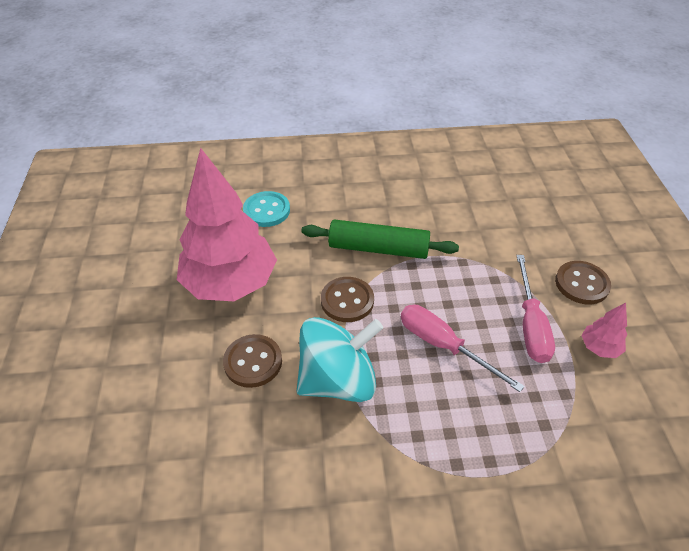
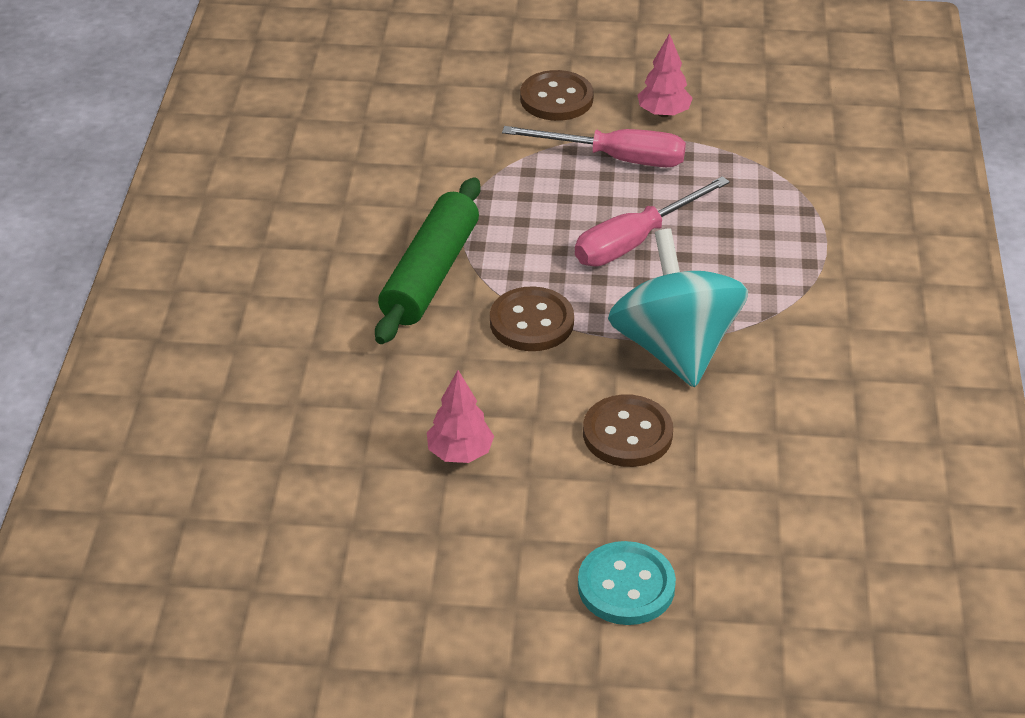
camera: 80 degrees left, 5 degrees down
pink tree [177,148,277,301] -> pink tree [427,370,494,463], size x0.40
turquoise button [243,191,290,227] -> turquoise button moved to [578,541,676,625]

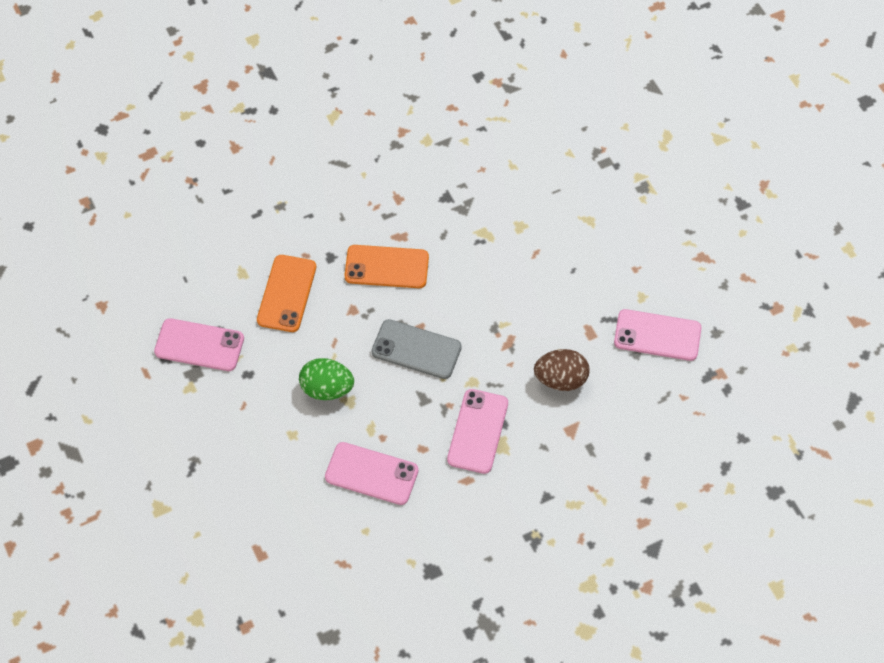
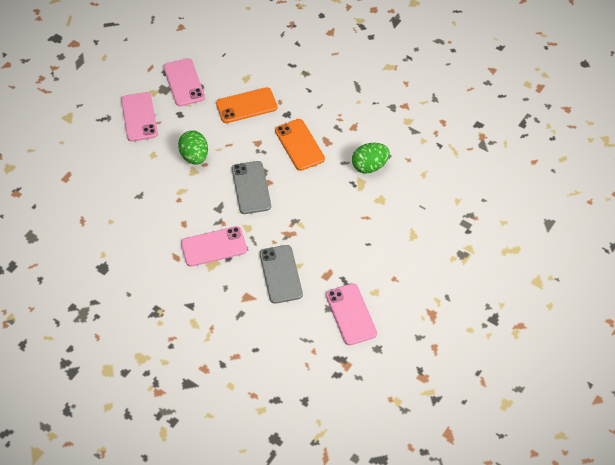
camera: 60 degrees right, 5 degrees down
pink phone [325,442,418,505] -> pink phone moved to [121,92,158,142]
brown egg [534,349,589,391] -> grey phone [260,245,303,304]
none -> green egg [352,143,390,173]

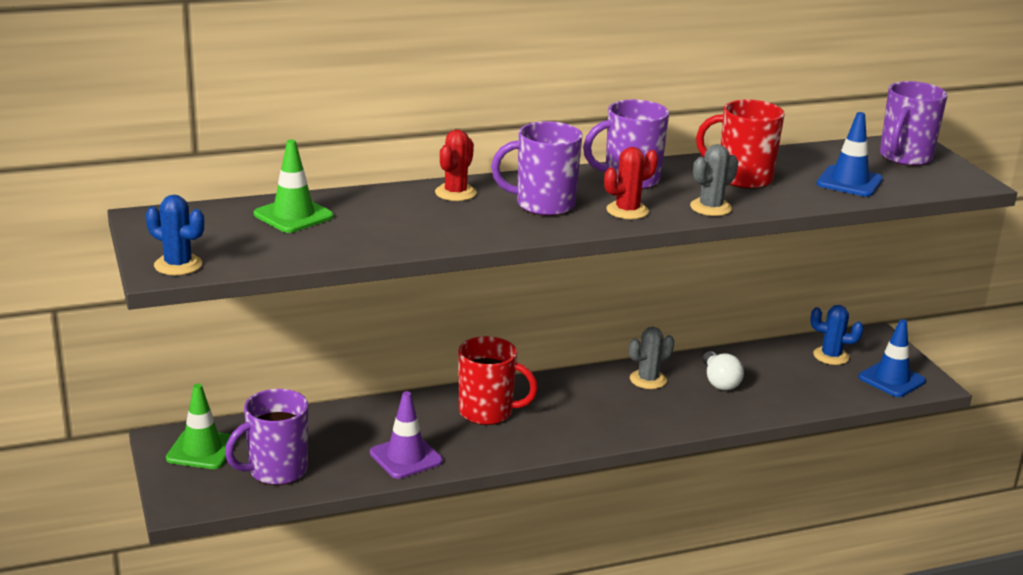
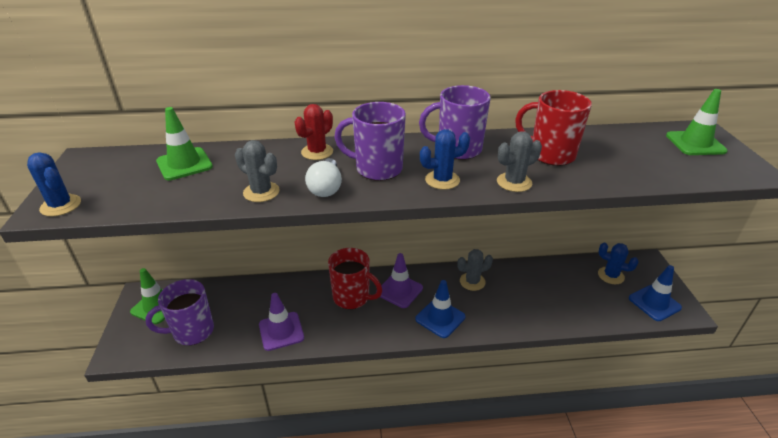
camera: 15 degrees right, 10 degrees up
red cactus [604,147,658,219] -> blue cactus [420,129,470,190]
white light bulb [703,351,744,390] -> white light bulb moved to [305,158,342,197]
blue traffic cone [817,112,883,197] -> blue traffic cone moved to [415,280,465,338]
purple mug [880,81,947,166] -> green traffic cone [666,89,728,155]
none -> grey cactus [235,140,280,202]
none -> purple traffic cone [376,253,423,308]

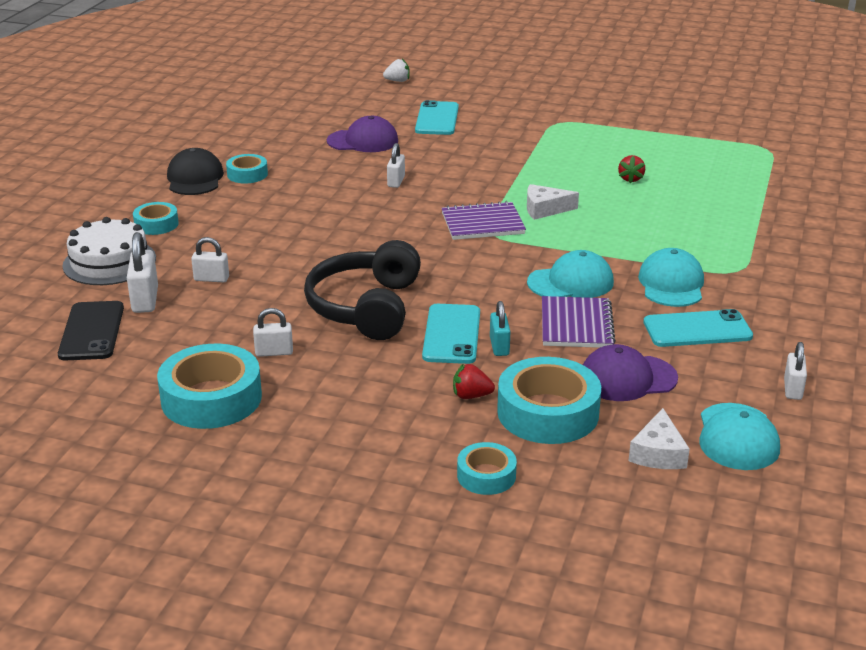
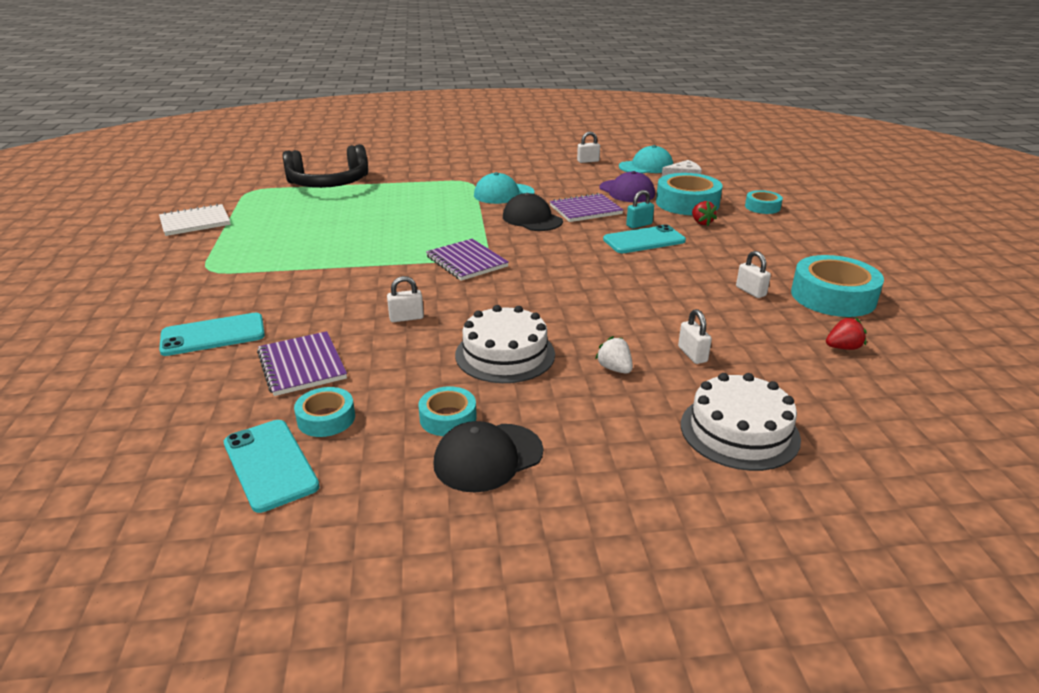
camera: 115 degrees left, 0 degrees up
black phone [58,301,124,360] -> none
white padlock [127,232,158,313] -> none
turquoise tape [133,202,179,235] -> turquoise tape moved to [294,387,355,437]
black headphones [304,240,421,340] -> black headphones moved to [282,144,368,188]
purple cap [327,116,398,152] -> purple notebook [257,331,347,396]
white strawberry [383,59,410,82] -> white strawberry moved to [595,336,633,374]
white cheese [527,184,579,220] -> none
turquoise cap [527,250,614,298] -> black cap [503,193,563,231]
red strawberry [618,155,645,184] -> red strawberry moved to [826,317,867,350]
turquoise phone [644,309,753,347] -> turquoise phone moved to [224,420,320,513]
none -> white notebook [159,203,231,236]
none -> white cake [455,305,555,383]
● ● ● ●
The listing above should be returned word for word, with pictures omitted.

camera: 80 degrees left, 5 degrees down
pink tree [177,148,277,301] -> pink tree [427,370,494,463], size x0.40
turquoise button [243,191,290,227] -> turquoise button moved to [578,541,676,625]

camera: 60 degrees right, 5 degrees down
pink phone [325,442,418,505] -> pink phone moved to [121,92,158,142]
brown egg [534,349,589,391] -> grey phone [260,245,303,304]
none -> green egg [352,143,390,173]

camera: 15 degrees right, 10 degrees up
red cactus [604,147,658,219] -> blue cactus [420,129,470,190]
white light bulb [703,351,744,390] -> white light bulb moved to [305,158,342,197]
blue traffic cone [817,112,883,197] -> blue traffic cone moved to [415,280,465,338]
purple mug [880,81,947,166] -> green traffic cone [666,89,728,155]
none -> grey cactus [235,140,280,202]
none -> purple traffic cone [376,253,423,308]

camera: 115 degrees left, 0 degrees up
black phone [58,301,124,360] -> none
white padlock [127,232,158,313] -> none
turquoise tape [133,202,179,235] -> turquoise tape moved to [294,387,355,437]
black headphones [304,240,421,340] -> black headphones moved to [282,144,368,188]
purple cap [327,116,398,152] -> purple notebook [257,331,347,396]
white strawberry [383,59,410,82] -> white strawberry moved to [595,336,633,374]
white cheese [527,184,579,220] -> none
turquoise cap [527,250,614,298] -> black cap [503,193,563,231]
red strawberry [618,155,645,184] -> red strawberry moved to [826,317,867,350]
turquoise phone [644,309,753,347] -> turquoise phone moved to [224,420,320,513]
none -> white notebook [159,203,231,236]
none -> white cake [455,305,555,383]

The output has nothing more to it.